Task objective.
From the data below, copy exactly the lines that lie between the one holding "Someone took away the RoyalPurpleScrewdriver" and the one holding "Someone swapped the BlackPcMouse", including both, and nothing more.

Excerpted data.
BEGIN

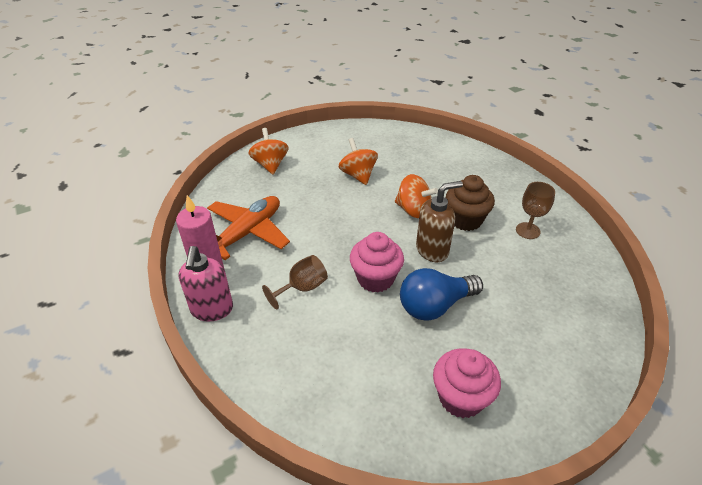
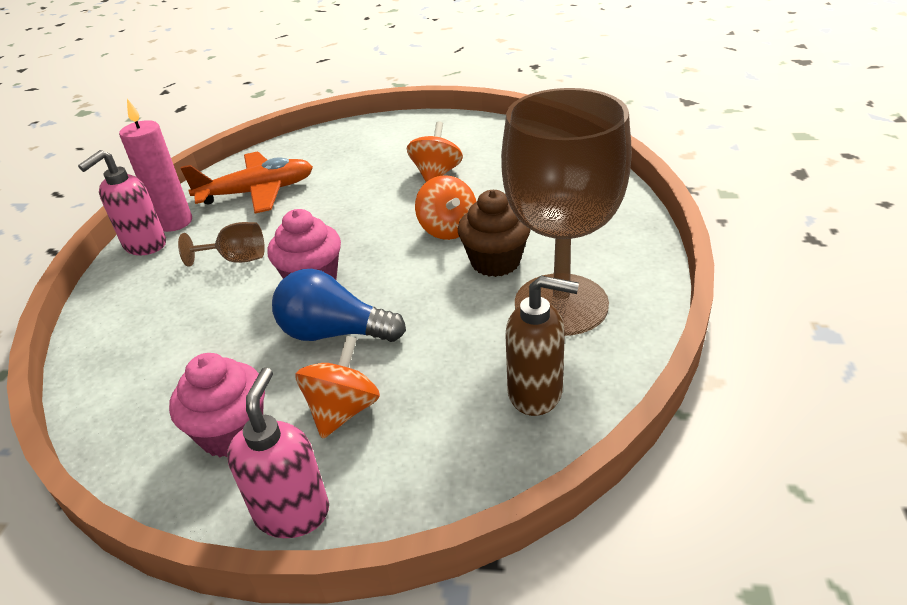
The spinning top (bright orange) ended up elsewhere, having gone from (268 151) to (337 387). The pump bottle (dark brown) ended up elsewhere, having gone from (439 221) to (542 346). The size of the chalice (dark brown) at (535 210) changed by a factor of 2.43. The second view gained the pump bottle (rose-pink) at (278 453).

END
BEGIN

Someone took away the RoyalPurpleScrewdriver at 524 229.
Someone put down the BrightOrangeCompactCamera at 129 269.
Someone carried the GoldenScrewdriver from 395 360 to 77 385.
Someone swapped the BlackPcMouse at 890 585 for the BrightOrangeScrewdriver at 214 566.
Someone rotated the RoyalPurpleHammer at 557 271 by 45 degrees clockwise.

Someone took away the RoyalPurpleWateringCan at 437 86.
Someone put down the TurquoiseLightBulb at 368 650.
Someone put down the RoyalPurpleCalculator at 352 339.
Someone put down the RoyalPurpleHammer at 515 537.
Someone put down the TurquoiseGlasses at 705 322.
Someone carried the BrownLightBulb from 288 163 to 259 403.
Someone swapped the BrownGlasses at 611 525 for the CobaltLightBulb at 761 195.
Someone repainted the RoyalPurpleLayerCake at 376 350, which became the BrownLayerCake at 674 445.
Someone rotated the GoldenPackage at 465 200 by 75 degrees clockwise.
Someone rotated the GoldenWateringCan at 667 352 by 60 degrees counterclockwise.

END

Your solution.
Someone took away the RoyalPurpleScrewdriver at 524 229.
Someone put down the BrightOrangeCompactCamera at 129 269.
Someone carried the GoldenScrewdriver from 395 360 to 77 385.
Someone swapped the BlackPcMouse at 890 585 for the BrightOrangeScrewdriver at 214 566.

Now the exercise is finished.